**What you should do**: Write out the records below word for word, leaving out the pictures.

**Records for this exercise**:

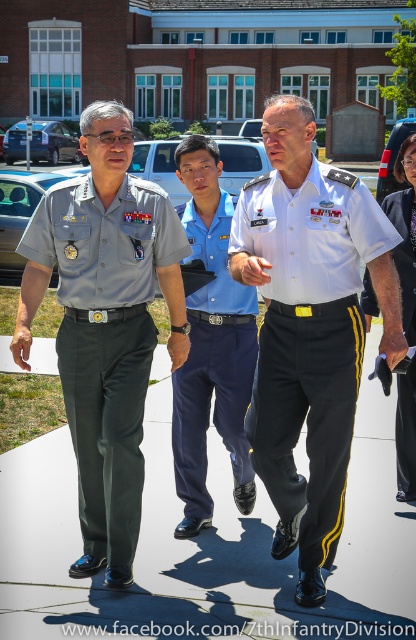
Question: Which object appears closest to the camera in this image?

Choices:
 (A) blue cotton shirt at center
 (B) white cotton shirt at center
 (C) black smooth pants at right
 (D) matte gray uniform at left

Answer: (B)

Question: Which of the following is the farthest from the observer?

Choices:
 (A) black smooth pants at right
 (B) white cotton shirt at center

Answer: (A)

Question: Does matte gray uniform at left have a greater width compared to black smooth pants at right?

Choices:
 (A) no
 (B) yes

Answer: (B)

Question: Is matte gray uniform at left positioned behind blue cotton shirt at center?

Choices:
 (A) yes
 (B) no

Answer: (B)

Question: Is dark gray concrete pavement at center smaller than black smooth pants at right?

**Output**:
Question: Which object appears closest to the camera in this image?

Choices:
 (A) blue cotton shirt at center
 (B) white cotton shirt at center
 (C) black smooth pants at right
 (D) matte gray uniform at left

Answer: (B)

Question: Which of the following is the farthest from the observer?

Choices:
 (A) black smooth pants at right
 (B) white cotton shirt at center

Answer: (A)

Question: Does matte gray uniform at left have a greater width compared to black smooth pants at right?

Choices:
 (A) no
 (B) yes

Answer: (B)

Question: Is matte gray uniform at left positioned behind blue cotton shirt at center?

Choices:
 (A) yes
 (B) no

Answer: (B)

Question: Is dark gray concrete pavement at center smaller than black smooth pants at right?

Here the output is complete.